◆ **Problem details**:
Only the lines below starting at the one that contains "exchanged | règle/vert" and ending at the one that contains "42> | x0.44 |" are to be reproduced, exactly and with both ends kept.

◇ ◇ ◇

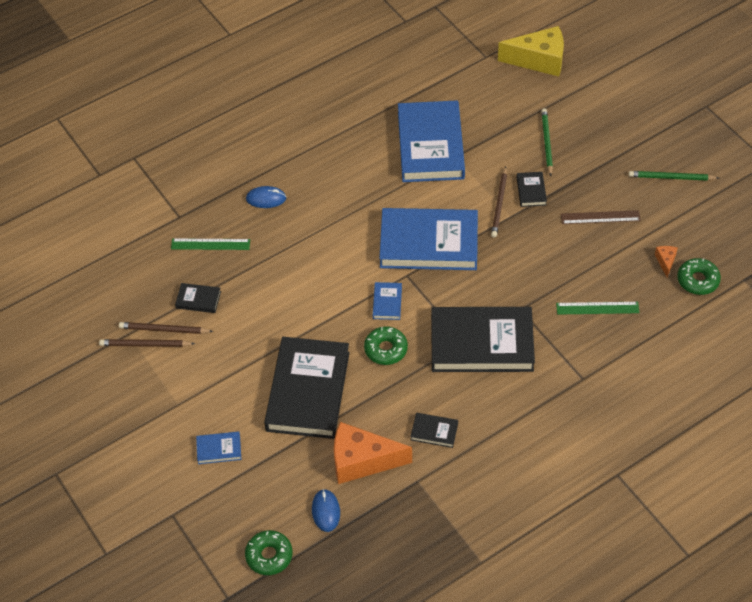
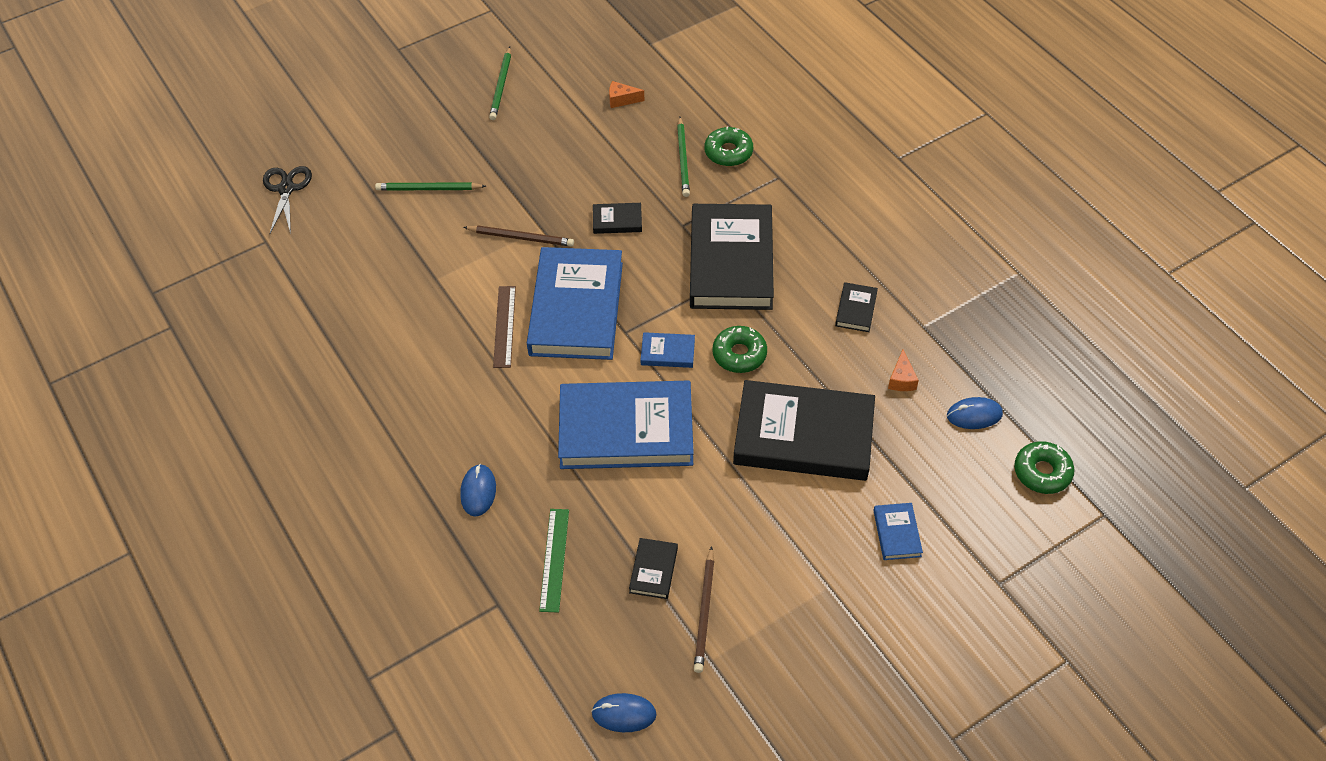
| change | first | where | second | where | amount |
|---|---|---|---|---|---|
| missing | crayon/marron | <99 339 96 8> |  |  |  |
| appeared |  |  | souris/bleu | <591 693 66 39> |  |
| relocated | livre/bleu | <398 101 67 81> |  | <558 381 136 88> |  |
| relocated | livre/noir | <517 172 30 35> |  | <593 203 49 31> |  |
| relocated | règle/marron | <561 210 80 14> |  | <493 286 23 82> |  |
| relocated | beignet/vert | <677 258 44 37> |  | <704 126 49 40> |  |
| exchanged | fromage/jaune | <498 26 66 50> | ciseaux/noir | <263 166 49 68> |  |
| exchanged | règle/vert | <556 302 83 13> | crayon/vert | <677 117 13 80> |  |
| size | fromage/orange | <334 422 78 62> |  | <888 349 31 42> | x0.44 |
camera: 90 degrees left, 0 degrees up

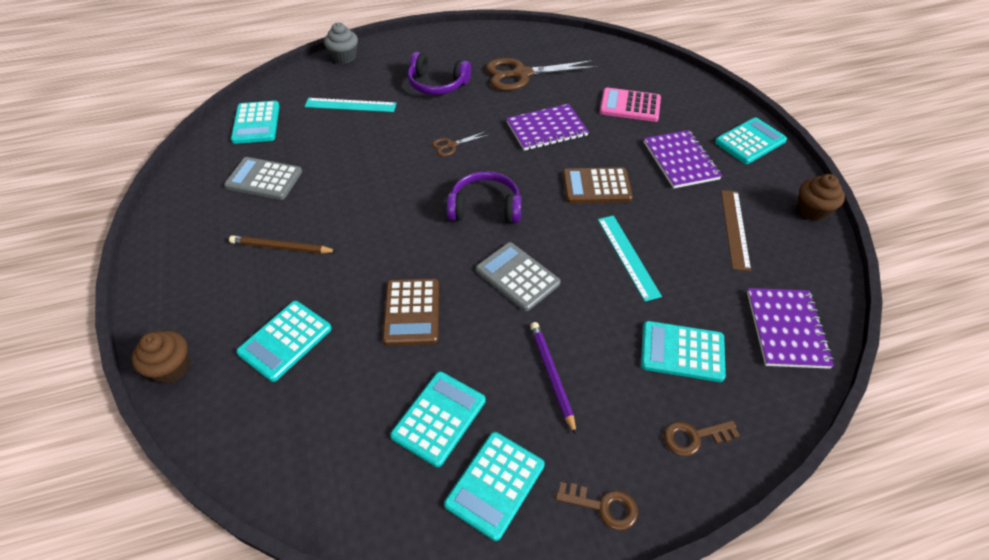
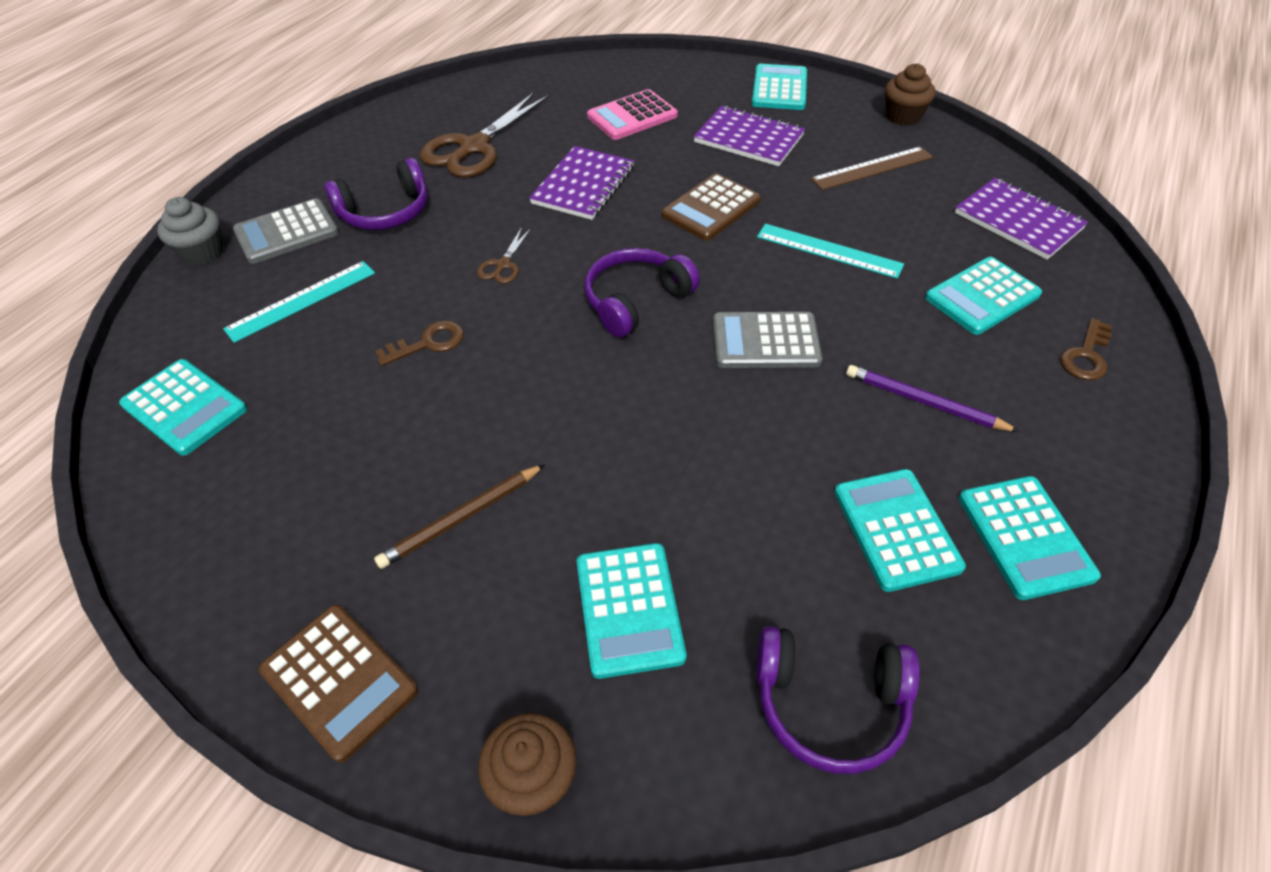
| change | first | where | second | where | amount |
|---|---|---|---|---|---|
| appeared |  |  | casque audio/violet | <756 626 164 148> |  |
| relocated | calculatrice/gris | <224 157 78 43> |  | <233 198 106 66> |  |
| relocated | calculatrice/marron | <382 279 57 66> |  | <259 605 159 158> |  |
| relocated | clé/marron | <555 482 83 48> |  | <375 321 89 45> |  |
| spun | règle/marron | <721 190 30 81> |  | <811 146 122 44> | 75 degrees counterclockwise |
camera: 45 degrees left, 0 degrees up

◇ ◇ ◇

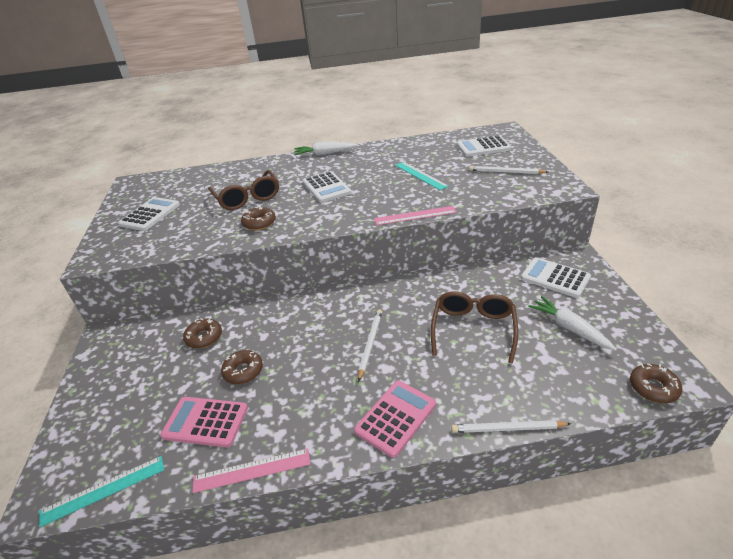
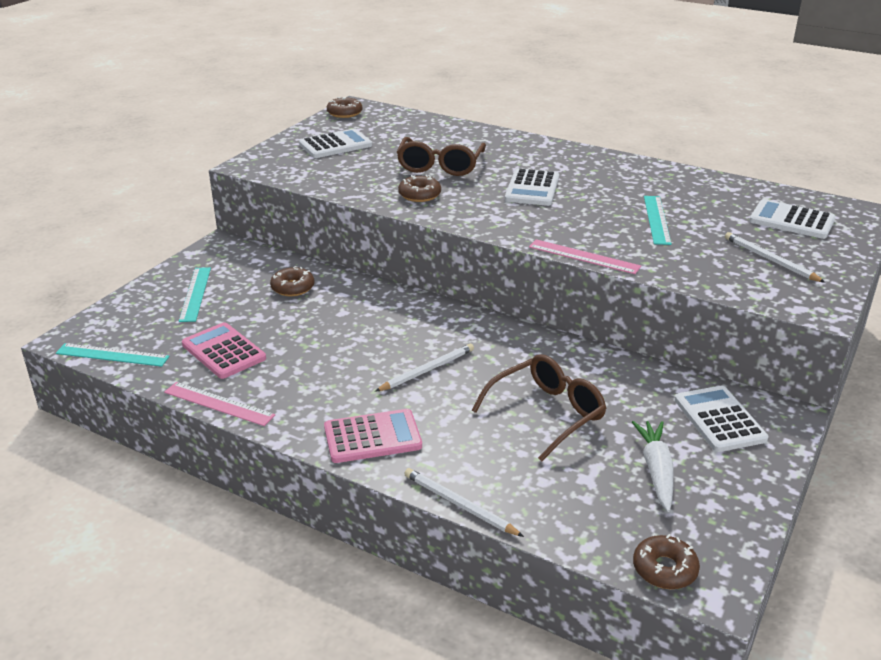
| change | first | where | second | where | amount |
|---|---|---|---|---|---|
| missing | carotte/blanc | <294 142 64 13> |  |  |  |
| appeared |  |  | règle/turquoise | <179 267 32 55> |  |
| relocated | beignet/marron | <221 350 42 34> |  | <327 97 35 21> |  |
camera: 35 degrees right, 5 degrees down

◇ ◇ ◇

◆ **Expected answer**:
| exchanged | règle/vert | <556 302 83 13> | crayon/vert | <677 117 13 80> |  |
| size | fromage/orange | <334 422 78 62> |  | <888 349 31 42> | x0.44 |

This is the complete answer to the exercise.